#### AIM OF THE EXERCISE
Skip the pictures. Transcribe exactly the lines from the line containing "brown vase: 2 -> 1" to the end of the listing.

==========

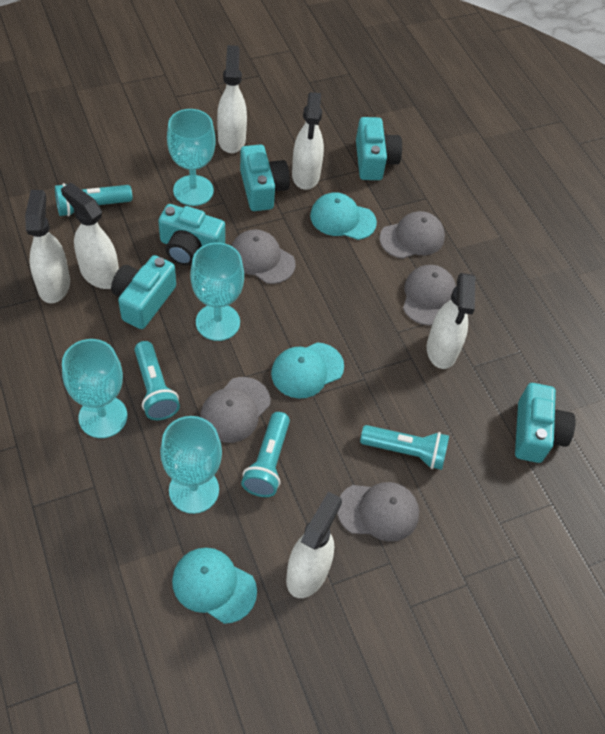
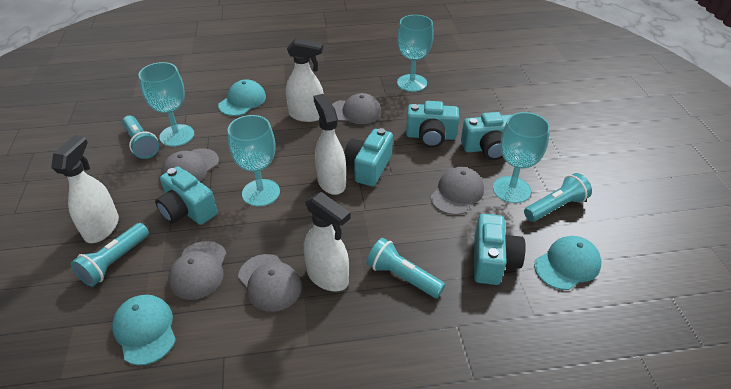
white spray bottle: 6 -> 4

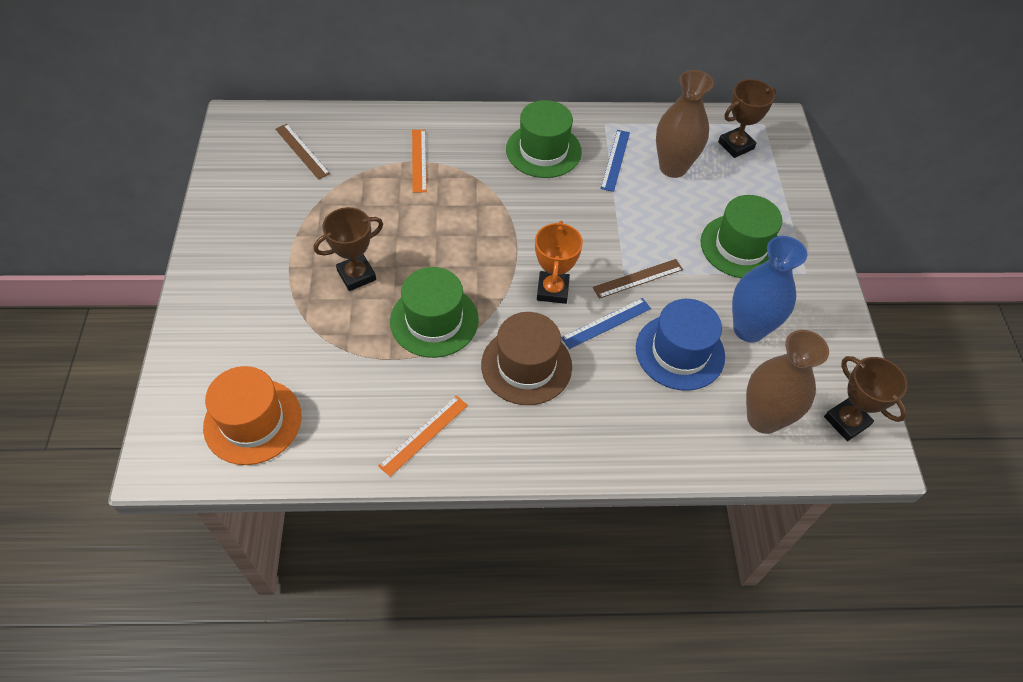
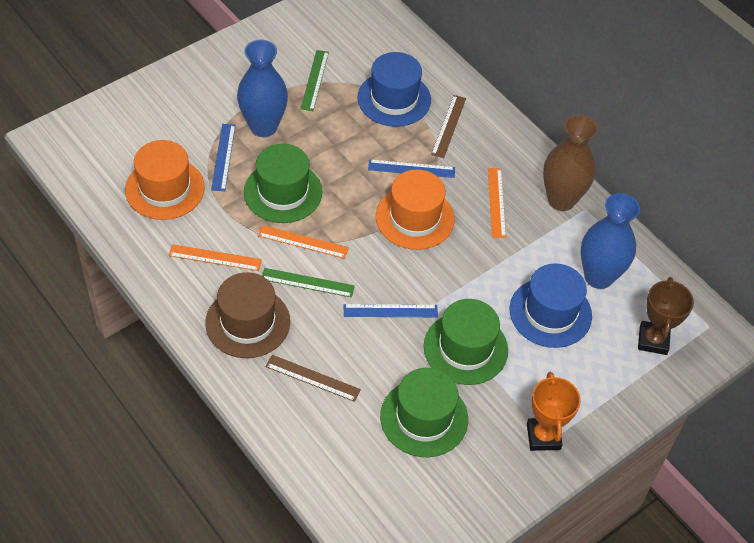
blue hat: 1 -> 2
blue ruler: 2 -> 3
blue vase: 1 -> 2
brown trophy: 3 -> 1
brown vase: 2 -> 1
green ruler: 0 -> 2
orange hat: 1 -> 2
orange ruler: 2 -> 3

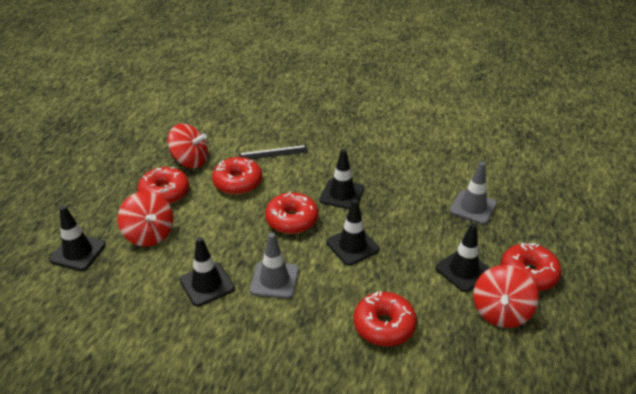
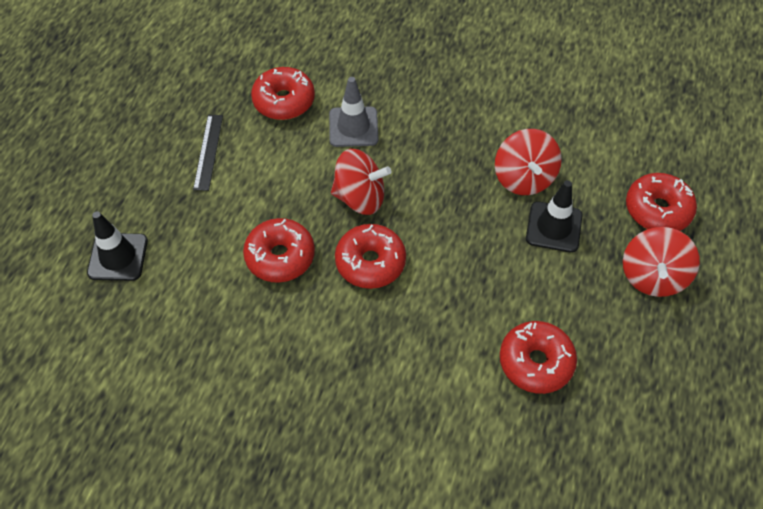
black traffic cone: 5 -> 2
grey traffic cone: 2 -> 1

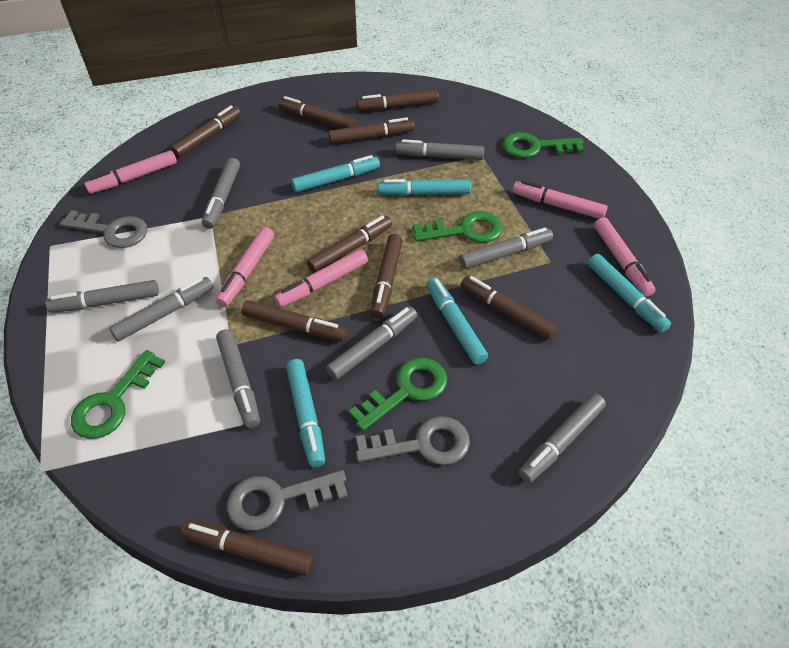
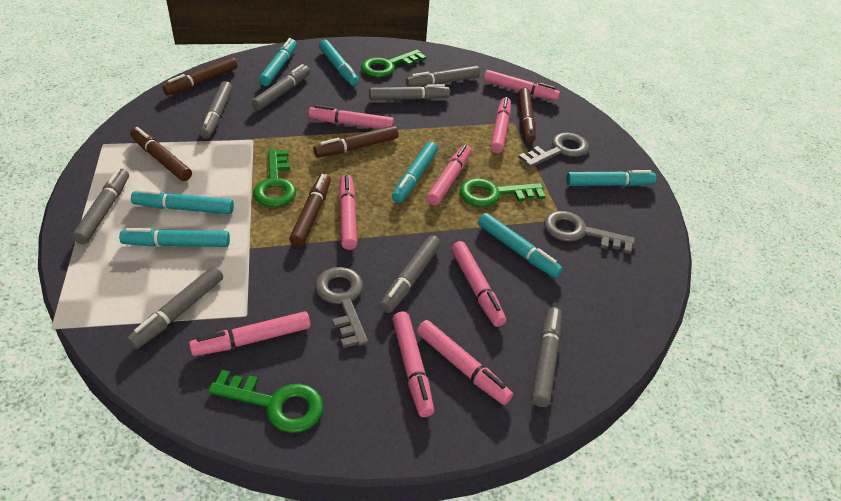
brown marker: 9 -> 5
pink marker: 5 -> 9
turquoise marker: 5 -> 7

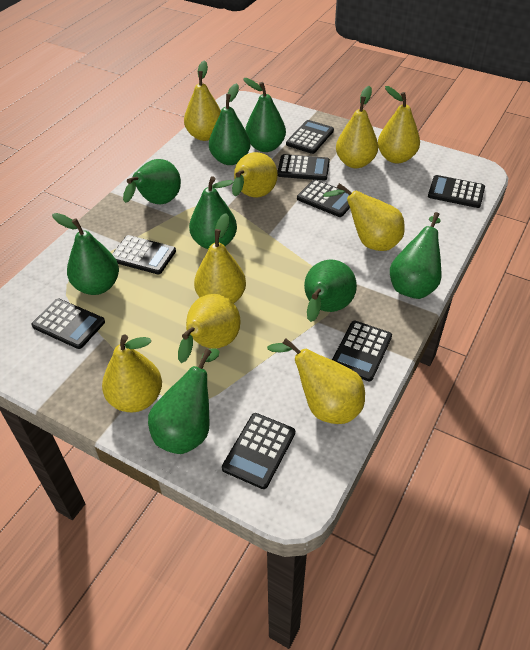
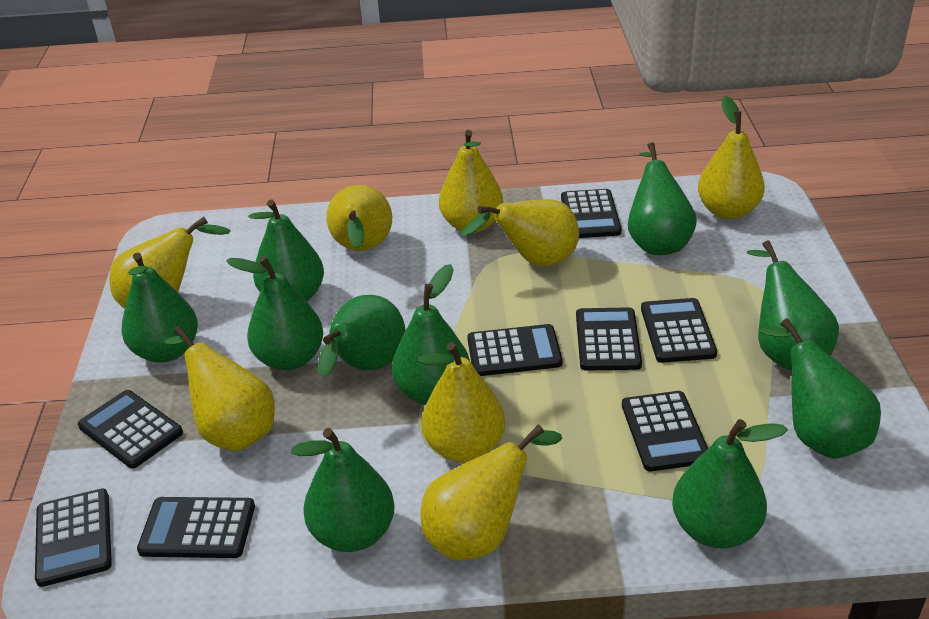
green pear: 8 -> 10
yellow pear: 9 -> 8

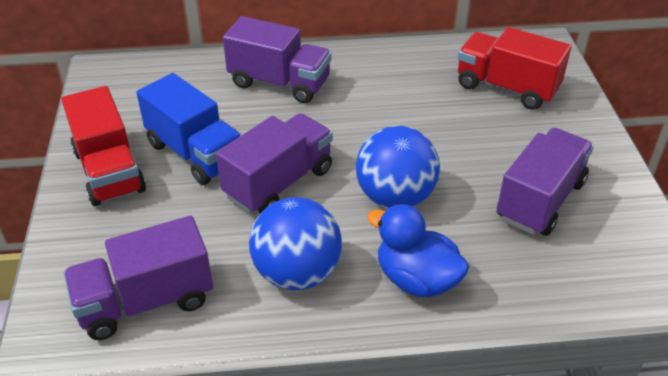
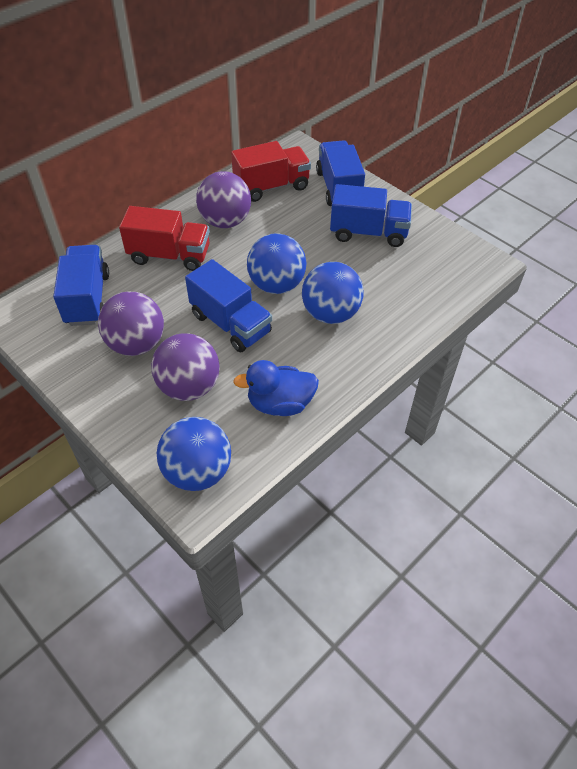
blue ball: 2 -> 3
blue truck: 1 -> 4
purple ball: 0 -> 3
purple truck: 4 -> 0

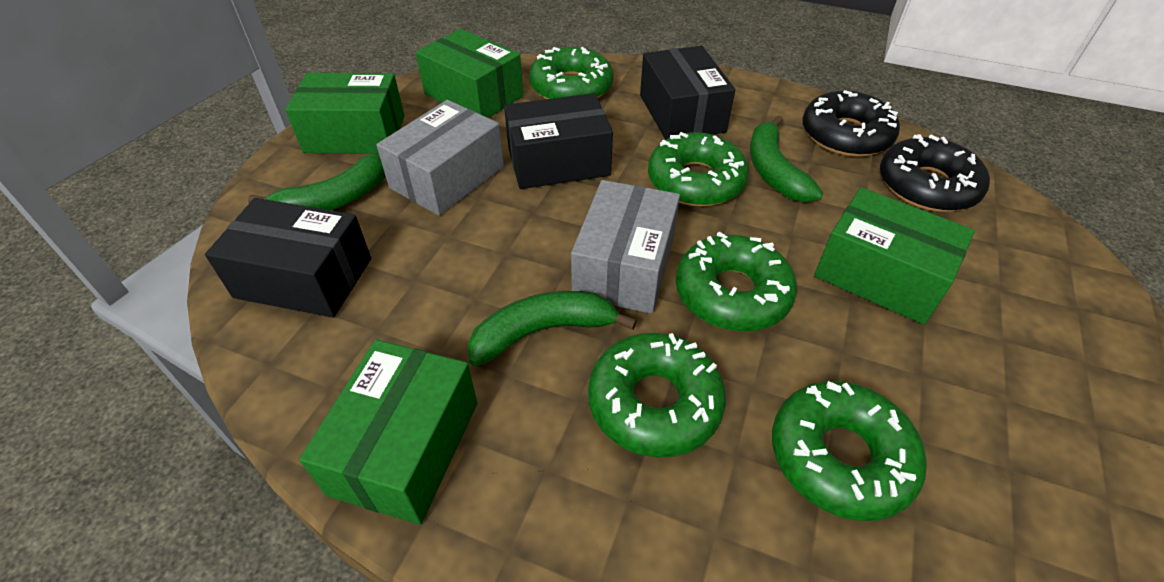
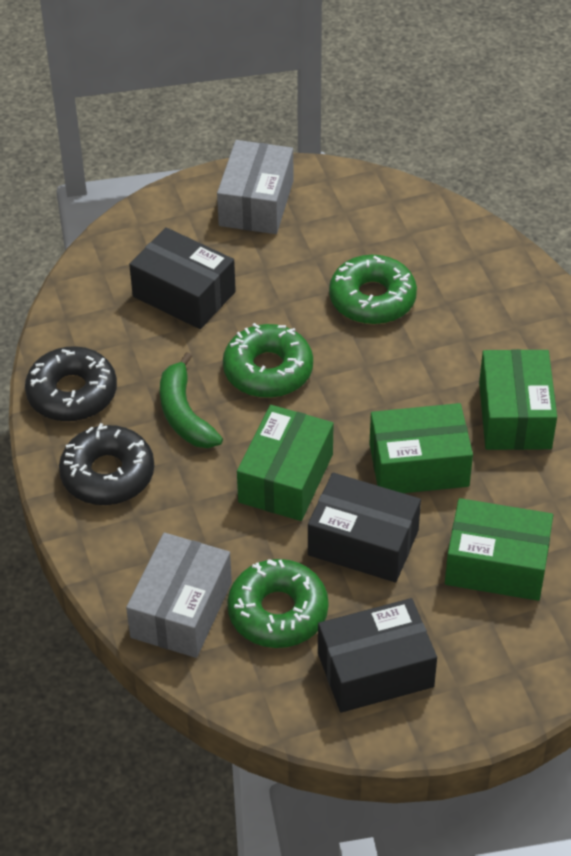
green banana: 3 -> 1
green donut: 5 -> 3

==========

#### SOLUTION FOR THIS TASK
brown vase: 2 -> 1
green ruler: 0 -> 2
orange hat: 1 -> 2
orange ruler: 2 -> 3

black traffic cone: 5 -> 2
grey traffic cone: 2 -> 1

brown marker: 9 -> 5
pink marker: 5 -> 9
turquoise marker: 5 -> 7

green pear: 8 -> 10
yellow pear: 9 -> 8

blue ball: 2 -> 3
blue truck: 1 -> 4
purple ball: 0 -> 3
purple truck: 4 -> 0

green banana: 3 -> 1
green donut: 5 -> 3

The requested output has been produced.